» PROBLEM REQUIREMENTS
Gather the lines below that include the string "minus", copying each in full.
+++ DATASET RECORDS
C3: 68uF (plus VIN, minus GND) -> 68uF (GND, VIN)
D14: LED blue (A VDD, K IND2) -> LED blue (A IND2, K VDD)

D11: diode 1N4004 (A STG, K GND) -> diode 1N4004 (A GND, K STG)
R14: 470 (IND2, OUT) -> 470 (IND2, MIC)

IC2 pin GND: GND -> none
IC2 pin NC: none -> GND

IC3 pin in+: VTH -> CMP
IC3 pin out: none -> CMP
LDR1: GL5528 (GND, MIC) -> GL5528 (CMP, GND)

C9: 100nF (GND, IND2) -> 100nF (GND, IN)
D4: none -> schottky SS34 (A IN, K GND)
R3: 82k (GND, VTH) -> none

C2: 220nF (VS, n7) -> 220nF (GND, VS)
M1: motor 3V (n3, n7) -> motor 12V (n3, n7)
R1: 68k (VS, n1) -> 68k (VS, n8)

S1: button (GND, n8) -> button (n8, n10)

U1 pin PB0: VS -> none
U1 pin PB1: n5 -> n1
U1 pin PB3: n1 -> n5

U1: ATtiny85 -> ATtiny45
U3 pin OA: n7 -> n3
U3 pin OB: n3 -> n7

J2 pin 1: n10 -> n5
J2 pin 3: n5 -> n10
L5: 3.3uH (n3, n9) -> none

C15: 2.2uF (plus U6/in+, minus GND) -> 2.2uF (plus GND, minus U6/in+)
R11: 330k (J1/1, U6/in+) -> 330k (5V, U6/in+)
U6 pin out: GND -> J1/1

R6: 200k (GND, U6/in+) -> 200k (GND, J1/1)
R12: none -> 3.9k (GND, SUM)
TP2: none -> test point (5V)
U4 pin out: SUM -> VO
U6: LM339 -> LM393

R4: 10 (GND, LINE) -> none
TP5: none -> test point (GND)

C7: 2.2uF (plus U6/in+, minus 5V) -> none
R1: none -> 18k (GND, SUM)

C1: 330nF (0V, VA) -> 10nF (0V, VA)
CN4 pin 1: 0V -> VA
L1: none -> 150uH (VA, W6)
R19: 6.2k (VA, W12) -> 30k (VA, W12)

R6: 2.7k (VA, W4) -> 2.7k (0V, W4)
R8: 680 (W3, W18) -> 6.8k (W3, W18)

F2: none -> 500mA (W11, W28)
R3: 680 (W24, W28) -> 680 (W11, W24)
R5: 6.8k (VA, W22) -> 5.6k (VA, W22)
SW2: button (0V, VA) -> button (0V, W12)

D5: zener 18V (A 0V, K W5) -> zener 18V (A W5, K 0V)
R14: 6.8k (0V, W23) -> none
++++++
» EXERCISE OUTPUT
C3: 68uF (plus VIN, minus GND) -> 68uF (GND, VIN)
C15: 2.2uF (plus U6/in+, minus GND) -> 2.2uF (plus GND, minus U6/in+)
C7: 2.2uF (plus U6/in+, minus 5V) -> none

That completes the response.